— Task directions —
The pictures are to be dropped, and the records below are to be restated word for word.

........

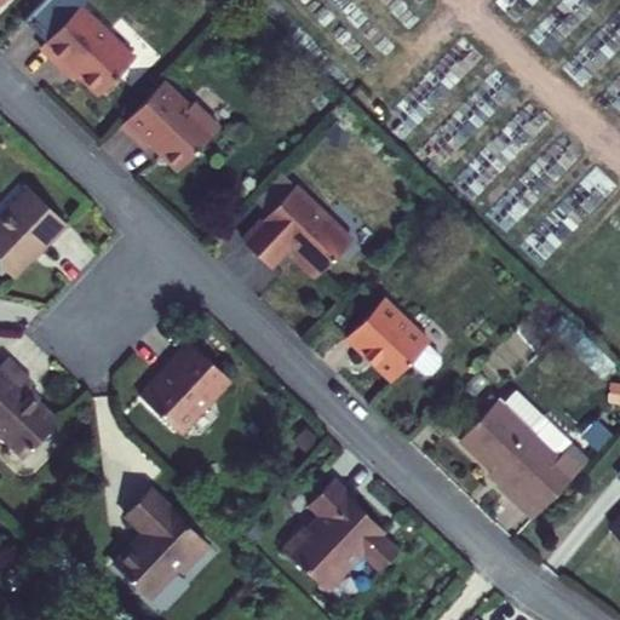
[(84,3),(68,18),(44,44),(67,67),(72,63),(81,72),(102,92),(137,55),(84,3)]
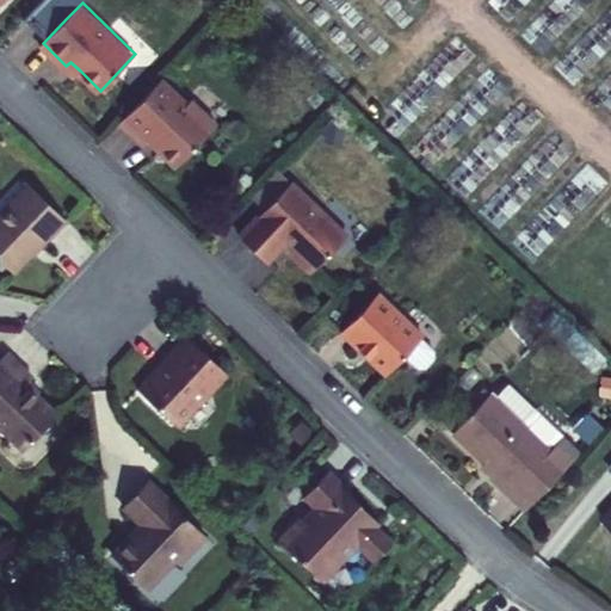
[(71,62),(68,66),(78,75),(80,71),(71,62)]
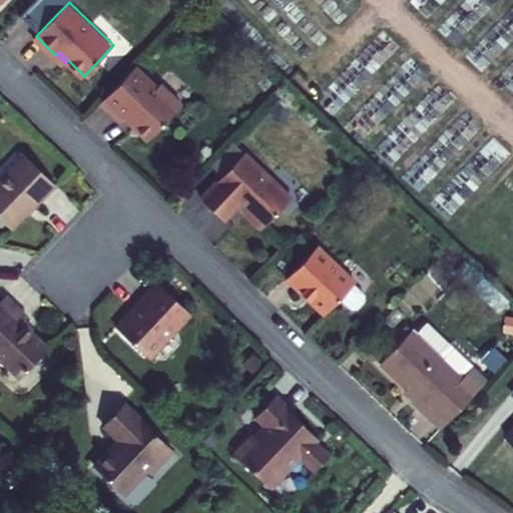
[(137,65),(102,100),(123,120),(125,117),(148,140),(183,103),(162,82),(159,86),(137,65)]
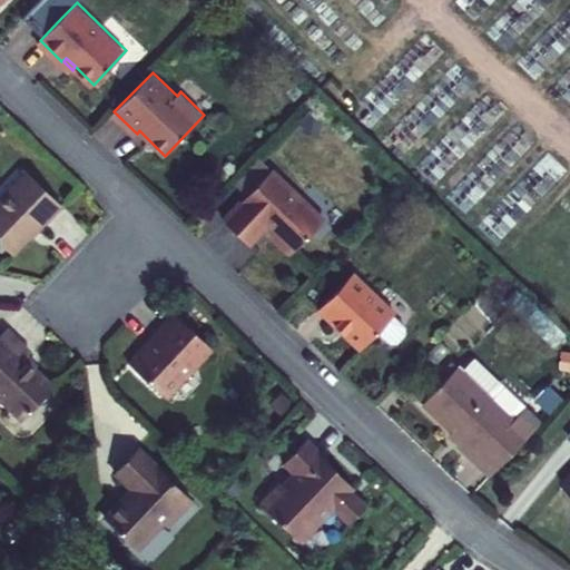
[(274,168),(257,153),(238,172),(256,187),(274,168)]
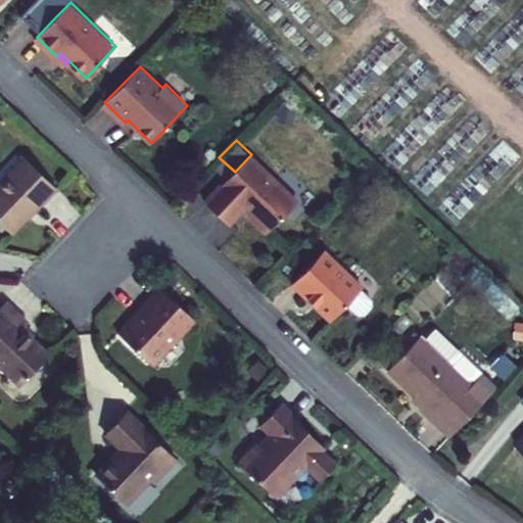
[(252,217),(269,232),(299,200),(251,154),(235,172),(206,201),(231,224),(246,207),(253,215),(252,217)]
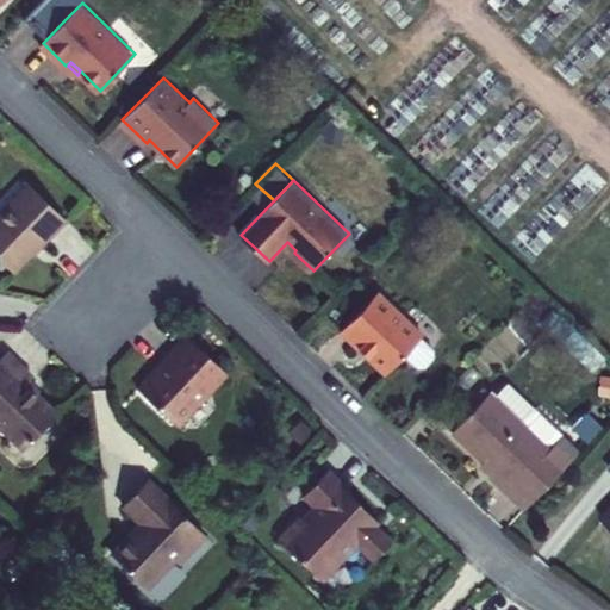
[(26,187),(0,215),(0,265),(13,278),(64,224),(26,187)]
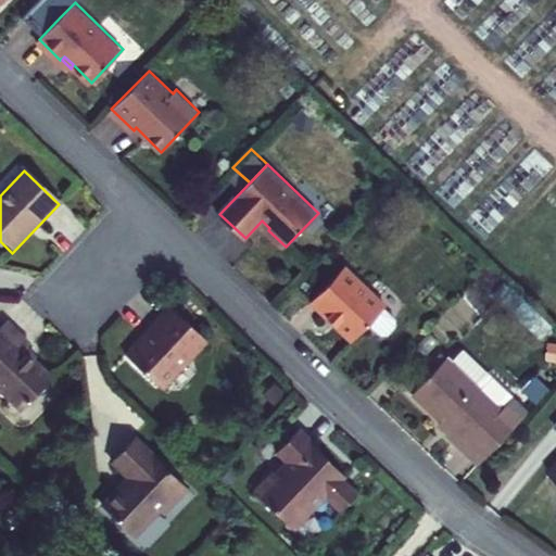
[(346,273),(315,310),(357,348),(374,328),(389,312),(390,311),(346,273)]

........

— Task result —
[(84,3),(68,18),(44,44),(67,67),(72,63),(81,72),(102,92),(137,55),(84,3)]
[(71,62),(68,66),(78,75),(80,71),(71,62)]
[(137,65),(102,100),(123,120),(125,117),(148,140),(183,103),(162,82),(159,86),(137,65)]
[(274,168),(257,153),(238,172),(256,187),(274,168)]
[(252,217),(269,232),(299,200),(251,154),(235,172),(206,201),(231,224),(246,207),(253,215),(252,217)]
[(26,187),(0,215),(0,265),(13,278),(64,224),(26,187)]
[(346,273),(315,310),(357,348),(374,328),(389,312),(390,311),(346,273)]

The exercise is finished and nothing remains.